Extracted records
######

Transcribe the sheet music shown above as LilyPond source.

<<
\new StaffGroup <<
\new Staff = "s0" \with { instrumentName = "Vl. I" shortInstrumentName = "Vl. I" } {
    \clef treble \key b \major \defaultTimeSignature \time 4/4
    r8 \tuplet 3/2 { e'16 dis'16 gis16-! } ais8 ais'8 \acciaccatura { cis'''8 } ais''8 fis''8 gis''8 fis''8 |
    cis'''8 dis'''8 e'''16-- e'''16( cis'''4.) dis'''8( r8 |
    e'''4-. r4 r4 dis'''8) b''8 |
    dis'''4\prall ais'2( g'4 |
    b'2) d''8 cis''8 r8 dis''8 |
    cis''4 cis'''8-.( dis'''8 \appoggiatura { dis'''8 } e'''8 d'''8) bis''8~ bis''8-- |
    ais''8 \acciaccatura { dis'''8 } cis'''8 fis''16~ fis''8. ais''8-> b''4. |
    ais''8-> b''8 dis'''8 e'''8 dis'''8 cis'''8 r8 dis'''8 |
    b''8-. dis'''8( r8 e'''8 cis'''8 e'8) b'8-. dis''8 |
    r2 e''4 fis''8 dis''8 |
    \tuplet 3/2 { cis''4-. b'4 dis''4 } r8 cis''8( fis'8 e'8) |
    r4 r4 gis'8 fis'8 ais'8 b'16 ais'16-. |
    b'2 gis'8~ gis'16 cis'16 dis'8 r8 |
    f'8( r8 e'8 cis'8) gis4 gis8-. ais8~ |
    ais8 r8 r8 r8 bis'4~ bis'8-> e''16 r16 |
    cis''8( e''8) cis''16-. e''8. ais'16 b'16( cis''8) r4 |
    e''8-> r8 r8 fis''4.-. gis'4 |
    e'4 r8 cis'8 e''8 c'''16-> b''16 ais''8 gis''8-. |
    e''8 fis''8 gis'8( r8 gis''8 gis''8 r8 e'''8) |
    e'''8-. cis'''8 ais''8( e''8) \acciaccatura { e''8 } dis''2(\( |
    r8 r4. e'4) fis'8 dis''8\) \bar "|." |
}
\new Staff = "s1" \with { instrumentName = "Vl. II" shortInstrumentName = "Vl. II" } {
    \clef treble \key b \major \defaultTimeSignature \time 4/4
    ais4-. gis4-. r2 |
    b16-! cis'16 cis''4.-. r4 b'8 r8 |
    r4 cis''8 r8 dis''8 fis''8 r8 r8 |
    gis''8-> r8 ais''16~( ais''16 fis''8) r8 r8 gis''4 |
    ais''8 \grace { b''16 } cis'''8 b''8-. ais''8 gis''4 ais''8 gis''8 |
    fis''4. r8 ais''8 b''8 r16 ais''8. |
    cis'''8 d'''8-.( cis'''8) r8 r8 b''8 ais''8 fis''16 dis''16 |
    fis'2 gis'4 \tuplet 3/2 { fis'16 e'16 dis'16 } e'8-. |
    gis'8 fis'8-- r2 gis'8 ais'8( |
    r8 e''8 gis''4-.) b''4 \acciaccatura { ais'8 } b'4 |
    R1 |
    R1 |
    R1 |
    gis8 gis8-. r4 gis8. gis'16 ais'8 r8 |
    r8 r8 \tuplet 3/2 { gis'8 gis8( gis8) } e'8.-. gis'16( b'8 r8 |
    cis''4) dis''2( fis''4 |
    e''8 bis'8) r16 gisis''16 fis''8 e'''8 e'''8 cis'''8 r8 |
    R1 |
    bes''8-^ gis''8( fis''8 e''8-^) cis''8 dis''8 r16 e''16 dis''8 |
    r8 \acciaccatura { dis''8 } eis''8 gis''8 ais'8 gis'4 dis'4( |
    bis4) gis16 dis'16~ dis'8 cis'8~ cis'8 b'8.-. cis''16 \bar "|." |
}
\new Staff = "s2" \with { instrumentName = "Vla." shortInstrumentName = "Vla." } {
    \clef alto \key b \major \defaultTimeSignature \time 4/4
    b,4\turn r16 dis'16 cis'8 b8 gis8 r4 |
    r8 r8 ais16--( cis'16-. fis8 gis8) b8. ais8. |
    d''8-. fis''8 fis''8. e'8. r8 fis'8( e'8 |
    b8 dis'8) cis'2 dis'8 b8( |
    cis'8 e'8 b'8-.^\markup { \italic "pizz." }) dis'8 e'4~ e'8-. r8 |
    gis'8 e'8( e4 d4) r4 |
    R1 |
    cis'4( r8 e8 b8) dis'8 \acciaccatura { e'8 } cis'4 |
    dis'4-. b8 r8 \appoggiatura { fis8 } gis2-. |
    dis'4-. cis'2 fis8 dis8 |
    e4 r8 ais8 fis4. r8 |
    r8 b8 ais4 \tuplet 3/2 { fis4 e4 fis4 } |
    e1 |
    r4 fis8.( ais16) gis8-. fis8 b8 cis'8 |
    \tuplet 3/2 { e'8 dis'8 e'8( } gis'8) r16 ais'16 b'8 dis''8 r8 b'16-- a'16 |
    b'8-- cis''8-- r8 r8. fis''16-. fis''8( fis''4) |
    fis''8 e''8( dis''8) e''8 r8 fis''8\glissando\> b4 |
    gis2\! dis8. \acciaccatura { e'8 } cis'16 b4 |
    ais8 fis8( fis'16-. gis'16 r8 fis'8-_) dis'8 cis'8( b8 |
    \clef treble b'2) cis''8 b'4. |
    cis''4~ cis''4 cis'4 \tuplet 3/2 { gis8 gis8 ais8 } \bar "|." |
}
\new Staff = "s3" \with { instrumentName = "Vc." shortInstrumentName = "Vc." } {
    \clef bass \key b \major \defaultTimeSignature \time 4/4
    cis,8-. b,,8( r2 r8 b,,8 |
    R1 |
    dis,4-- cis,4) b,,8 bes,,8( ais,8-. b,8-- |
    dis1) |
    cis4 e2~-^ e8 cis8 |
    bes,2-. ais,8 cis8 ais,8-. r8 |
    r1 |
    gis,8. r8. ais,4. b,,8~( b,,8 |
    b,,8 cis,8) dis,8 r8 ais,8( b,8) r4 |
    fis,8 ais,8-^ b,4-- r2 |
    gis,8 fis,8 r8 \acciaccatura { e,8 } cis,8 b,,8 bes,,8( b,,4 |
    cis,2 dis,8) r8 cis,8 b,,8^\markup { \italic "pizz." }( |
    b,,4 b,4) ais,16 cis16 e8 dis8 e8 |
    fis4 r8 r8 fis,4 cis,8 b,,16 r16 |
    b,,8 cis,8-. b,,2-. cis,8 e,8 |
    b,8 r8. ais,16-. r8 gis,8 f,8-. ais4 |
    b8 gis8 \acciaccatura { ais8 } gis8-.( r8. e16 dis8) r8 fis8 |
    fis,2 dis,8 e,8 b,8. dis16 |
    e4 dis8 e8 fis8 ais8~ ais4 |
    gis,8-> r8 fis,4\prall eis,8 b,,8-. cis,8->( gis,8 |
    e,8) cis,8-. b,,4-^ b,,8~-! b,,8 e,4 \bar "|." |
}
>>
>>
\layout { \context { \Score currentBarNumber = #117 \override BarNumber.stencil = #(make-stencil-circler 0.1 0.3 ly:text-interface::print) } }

######

Task goal |
Please identify each line in the records above that contains the string "appoggiatura" and copy those lines.

The completed task |
    cis''4 cis'''8-.( dis'''8 \appoggiatura { dis'''8 } e'''8 d'''8) bis''8~ bis''8-- |
    dis'4-. b8 r8 \appoggiatura { fis8 } gis2-. |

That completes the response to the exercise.